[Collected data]

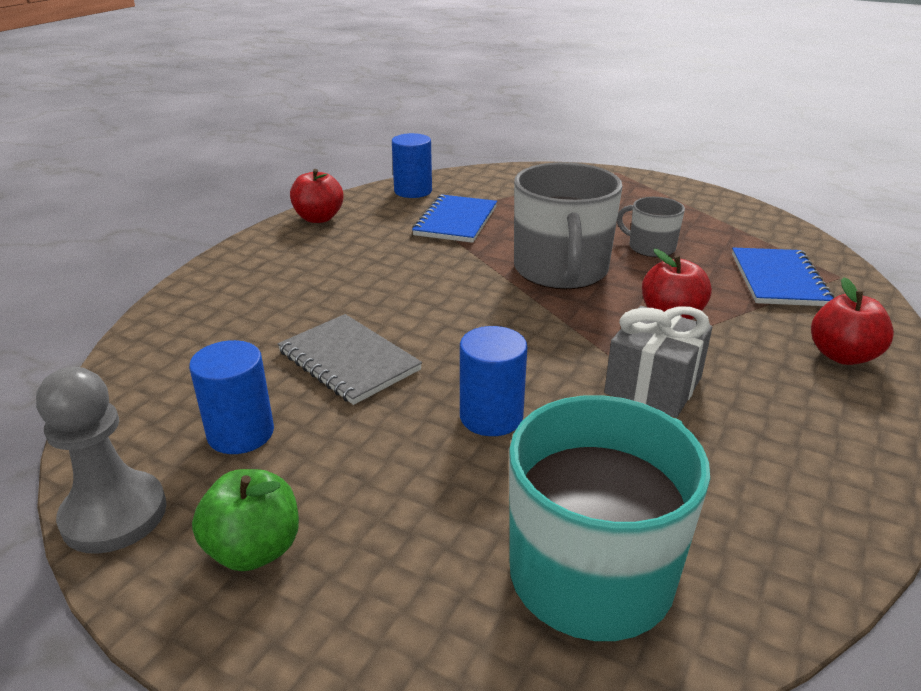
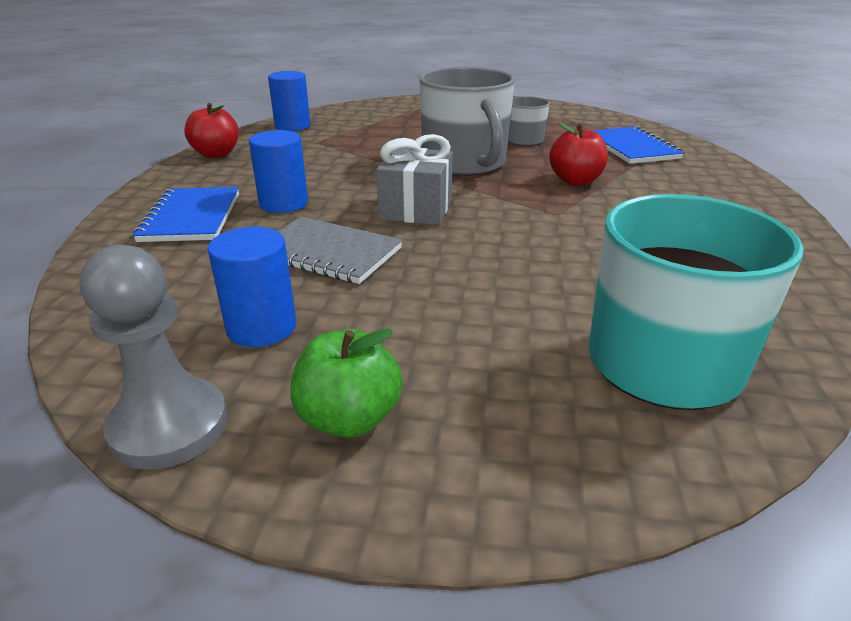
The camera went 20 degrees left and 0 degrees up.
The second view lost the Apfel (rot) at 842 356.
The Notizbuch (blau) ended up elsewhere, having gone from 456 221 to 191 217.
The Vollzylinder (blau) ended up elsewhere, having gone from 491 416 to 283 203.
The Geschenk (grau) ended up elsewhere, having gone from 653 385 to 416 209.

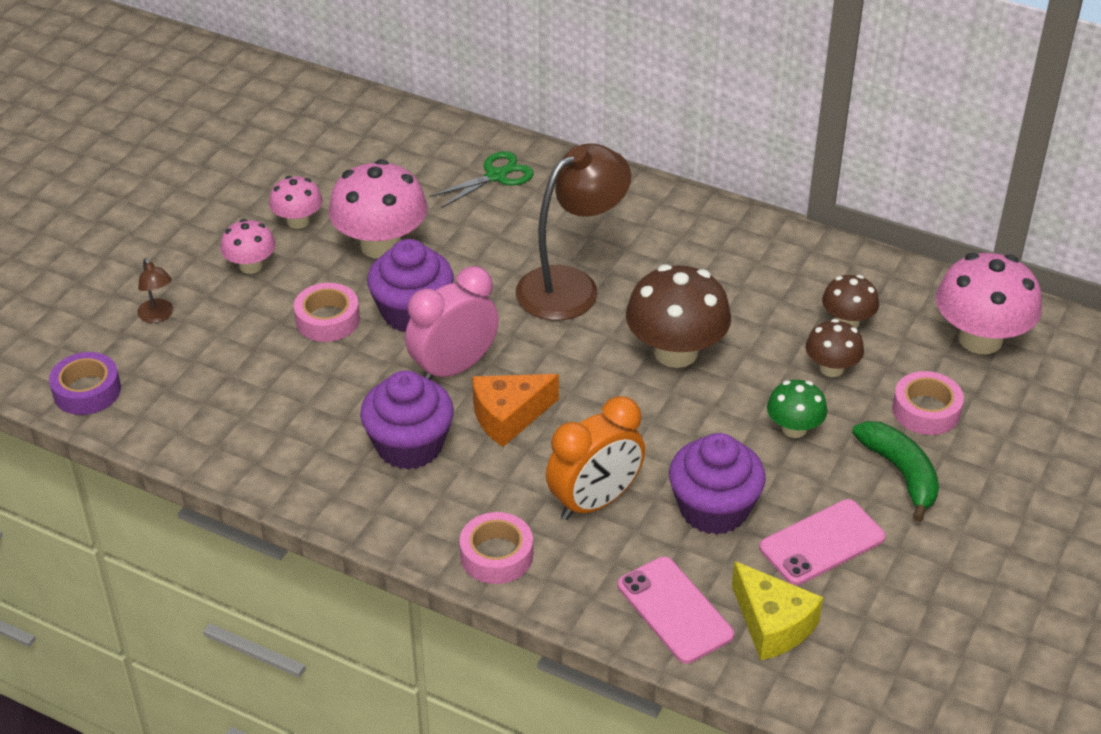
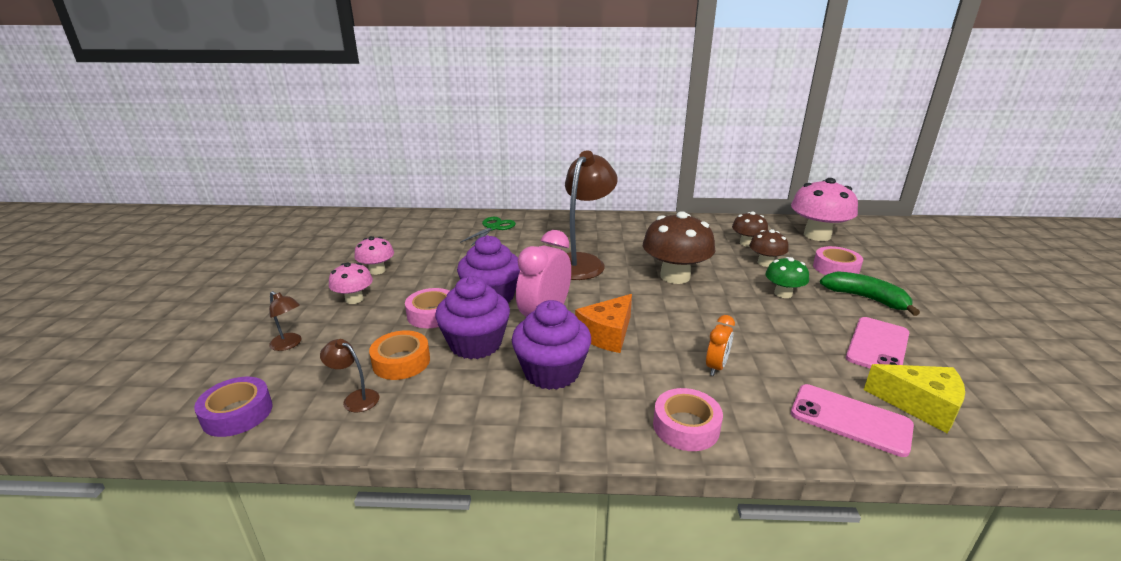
The camera went 25 degrees left and 15 degrees down.
The second view lost the Pilz (rosa) at 381 245.
The second view gained the Lampe (braun) at 355 398.
The second view gained the Klebeband (orange) at 401 362.
The Muffin (lila) ended up elsewhere, having gone from 713 509 to 475 344.
The size of the Wecker (orange) at 595 502 changed by a factor of 0.54.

• DESCRIPTION OF THE TASK: Of the lines above, copy each one that contains the word "blau".

• YOUR RESPONSE:
The Notizbuch (blau) ended up elsewhere, having gone from 456 221 to 191 217.
The Vollzylinder (blau) ended up elsewhere, having gone from 491 416 to 283 203.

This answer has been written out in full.